- **TRY IT**
A single number is wanted: how many lines of the data below include the string "left"?

- **PROVIDED RECORDS**
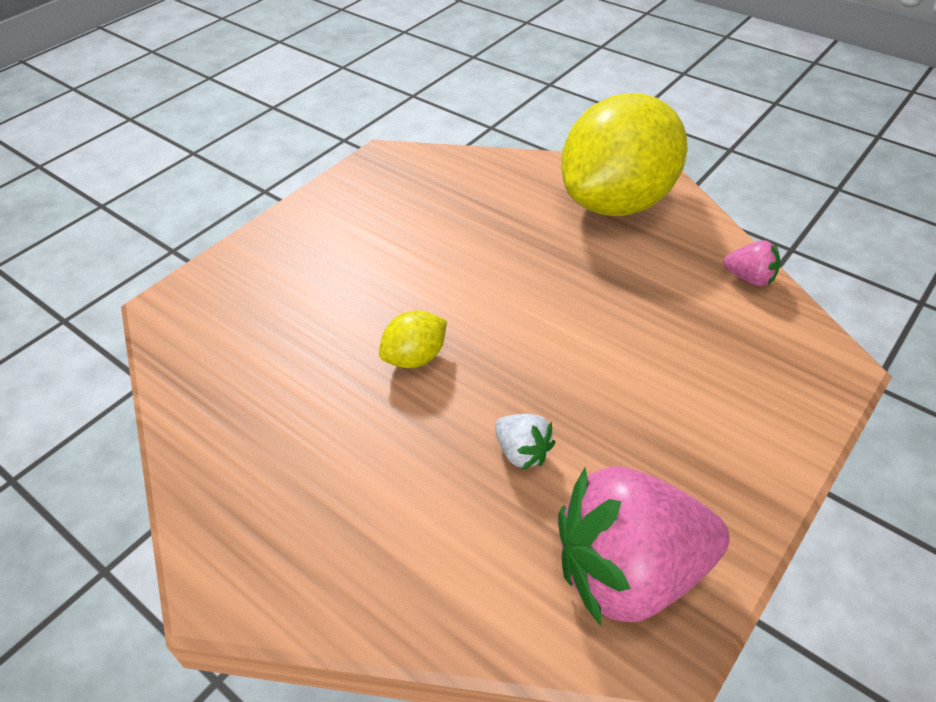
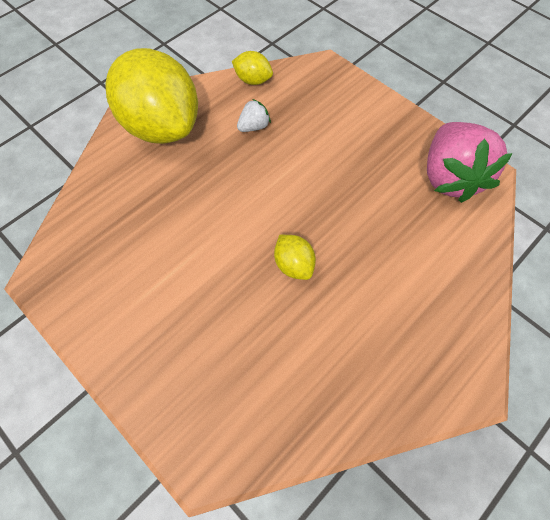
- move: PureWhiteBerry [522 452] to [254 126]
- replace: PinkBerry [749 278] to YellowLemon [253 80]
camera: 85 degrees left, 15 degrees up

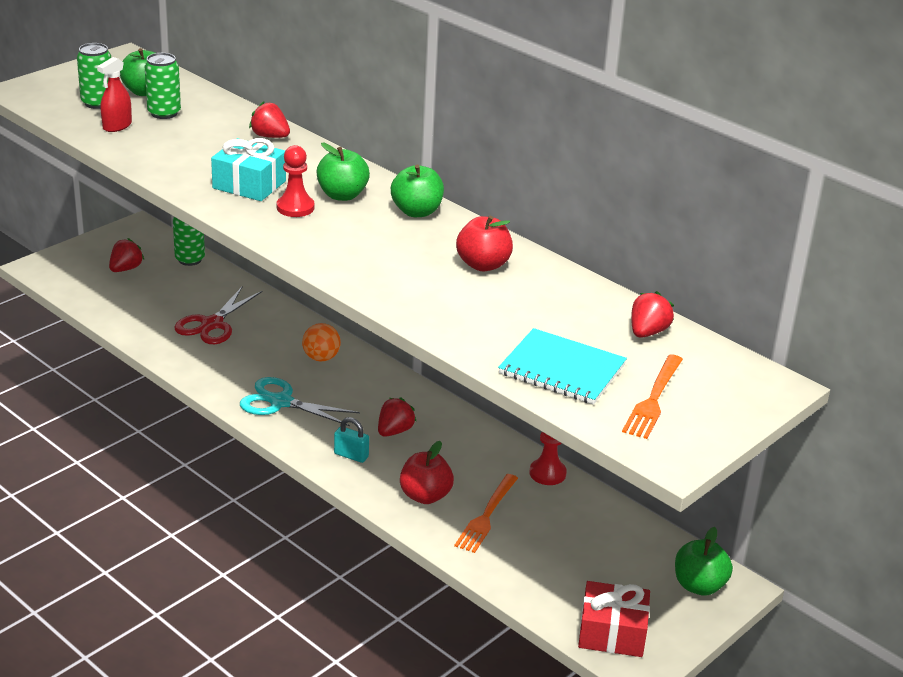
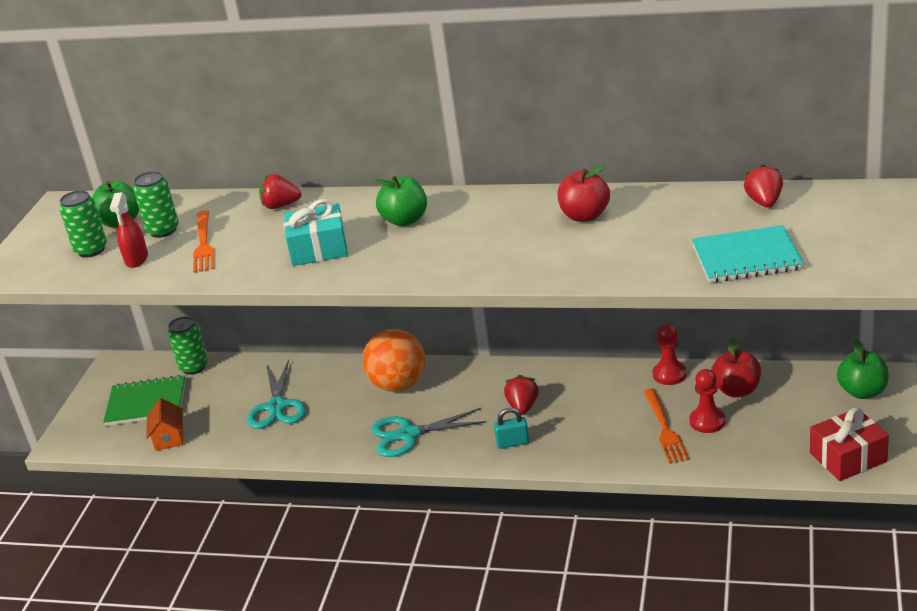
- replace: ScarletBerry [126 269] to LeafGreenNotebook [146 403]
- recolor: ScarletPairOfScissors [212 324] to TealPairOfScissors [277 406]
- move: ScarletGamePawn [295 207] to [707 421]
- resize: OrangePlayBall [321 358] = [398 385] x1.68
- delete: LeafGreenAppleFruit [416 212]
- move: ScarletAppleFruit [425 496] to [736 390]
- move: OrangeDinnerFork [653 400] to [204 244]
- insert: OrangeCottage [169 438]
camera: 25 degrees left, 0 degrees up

- **SOLUTION TO THIS TASK**
2